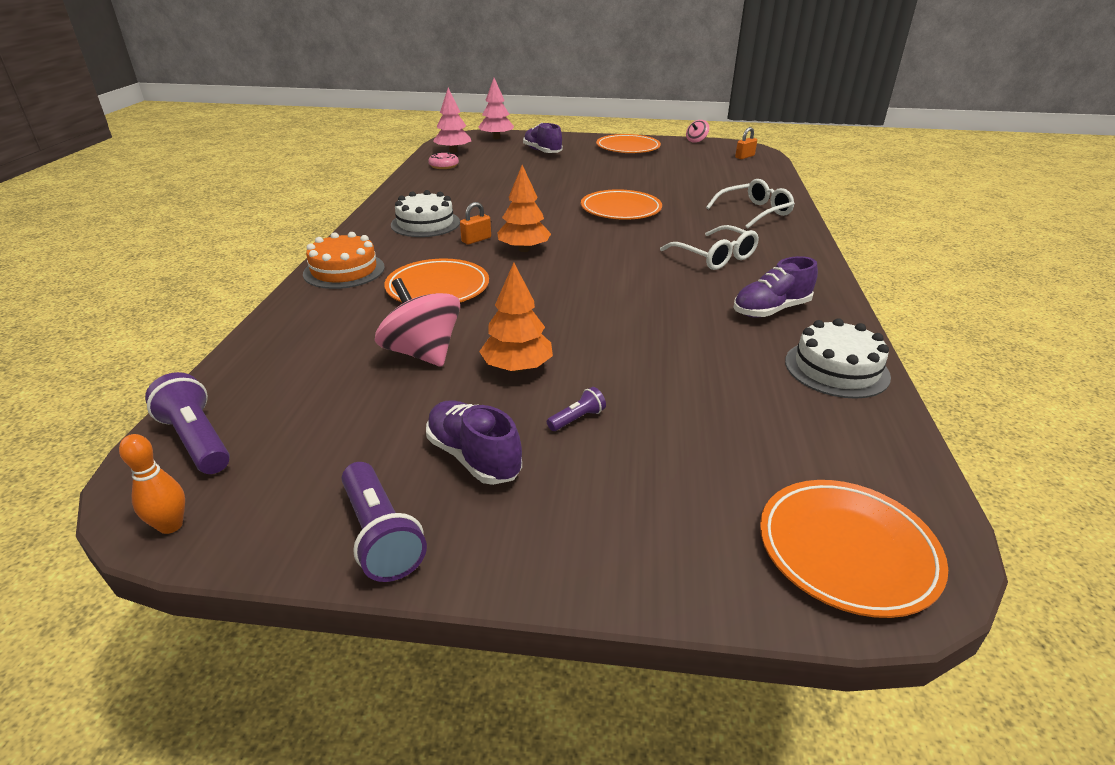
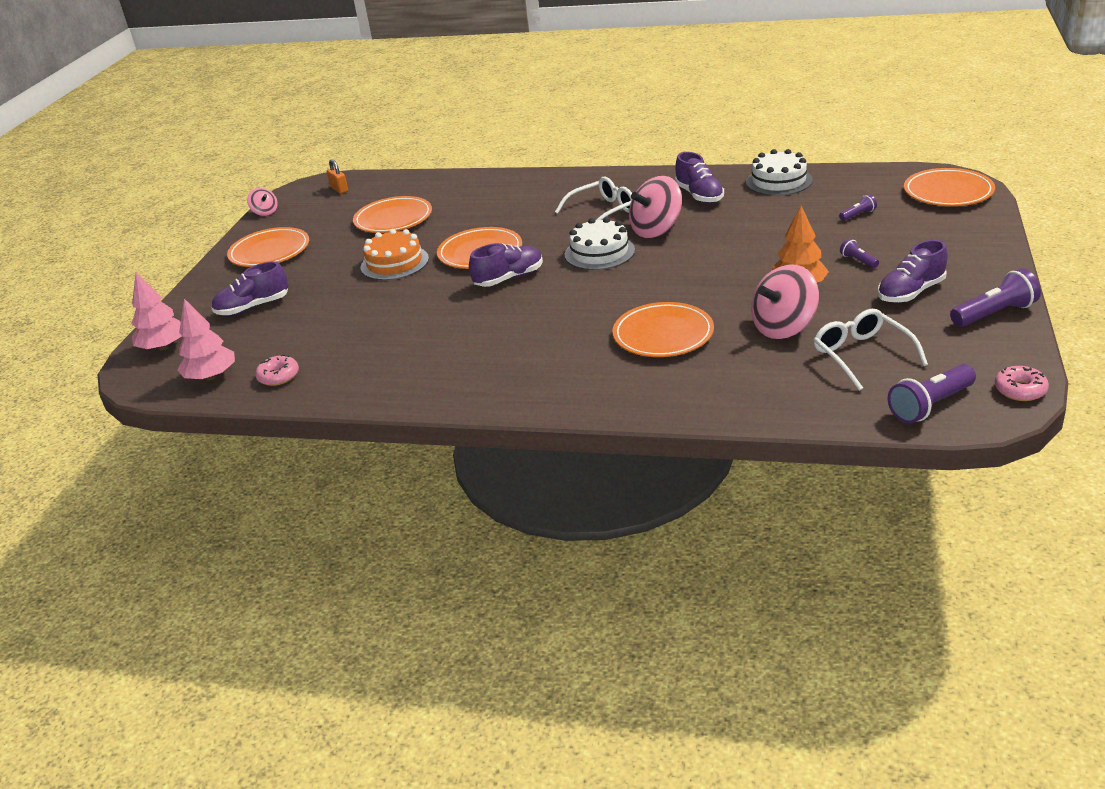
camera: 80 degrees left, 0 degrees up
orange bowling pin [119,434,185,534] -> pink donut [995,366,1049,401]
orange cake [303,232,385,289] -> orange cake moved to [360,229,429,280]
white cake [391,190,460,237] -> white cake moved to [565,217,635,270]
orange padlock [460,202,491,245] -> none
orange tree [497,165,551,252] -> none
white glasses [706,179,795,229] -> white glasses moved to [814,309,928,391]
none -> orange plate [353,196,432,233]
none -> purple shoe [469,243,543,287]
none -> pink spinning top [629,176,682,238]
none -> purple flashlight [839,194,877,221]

┄┄┄┄┄┄┄┄┄┄

ACTIVITY
The expected output is the lines from the one with "orange cake [303,232,385,289]" through the end of the data, exactly as written and nothing more.

TASK RESULT
orange cake [303,232,385,289] -> orange cake moved to [360,229,429,280]
white cake [391,190,460,237] -> white cake moved to [565,217,635,270]
orange padlock [460,202,491,245] -> none
orange tree [497,165,551,252] -> none
white glasses [706,179,795,229] -> white glasses moved to [814,309,928,391]
none -> orange plate [353,196,432,233]
none -> purple shoe [469,243,543,287]
none -> pink spinning top [629,176,682,238]
none -> purple flashlight [839,194,877,221]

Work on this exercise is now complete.